**Provided data:**
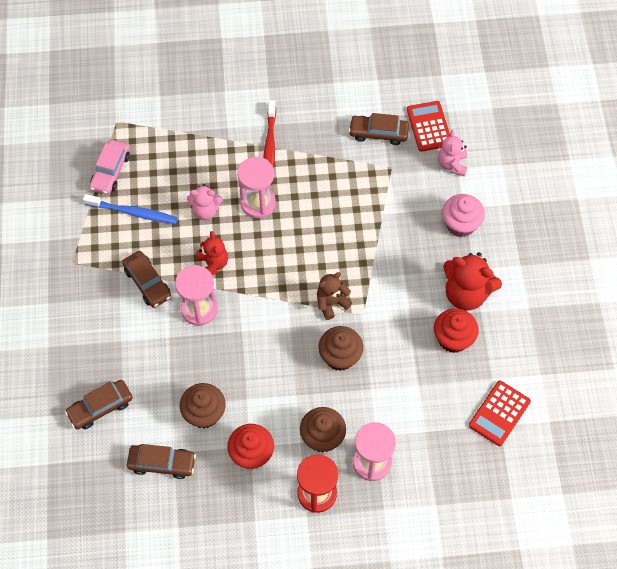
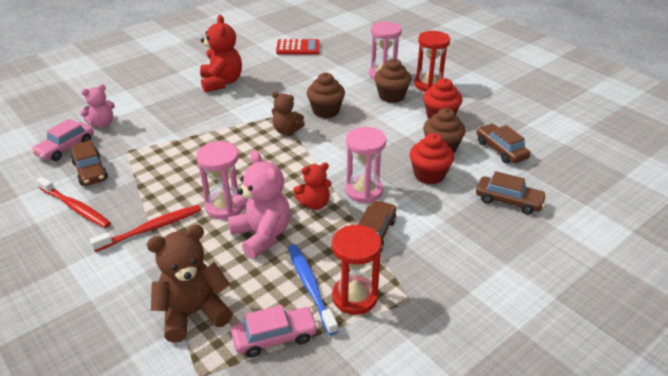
camera: 125 degrees left, 25 degrees down
(103, 232) = (354, 297): none -> red hourglass
(166, 139) = (193, 313): none -> brown teddy bear
(206, 211) = (262, 235): pink teddy bear -> pink teddy bear, size x1.62
(212, 264) = (314, 204): red teddy bear -> red teddy bear turned 150 degrees counterclockwise
(333, 110) = (75, 207): none -> red toothbrush
(429, 126) = (65, 148): red calculator -> pink car
(453, 339) = (263, 76): red cupcake -> red cupcake (429, 175)
(460, 224) = (161, 102): pink cupcake -> none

**Problem:** Repeat, exactly and only, the lines above from the one containing "(166, 139) = (193, 313): none" through the end of the material.

**Exercise output:**
(166, 139) = (193, 313): none -> brown teddy bear
(206, 211) = (262, 235): pink teddy bear -> pink teddy bear, size x1.62
(212, 264) = (314, 204): red teddy bear -> red teddy bear turned 150 degrees counterclockwise
(333, 110) = (75, 207): none -> red toothbrush
(429, 126) = (65, 148): red calculator -> pink car
(453, 339) = (263, 76): red cupcake -> red cupcake (429, 175)
(460, 224) = (161, 102): pink cupcake -> none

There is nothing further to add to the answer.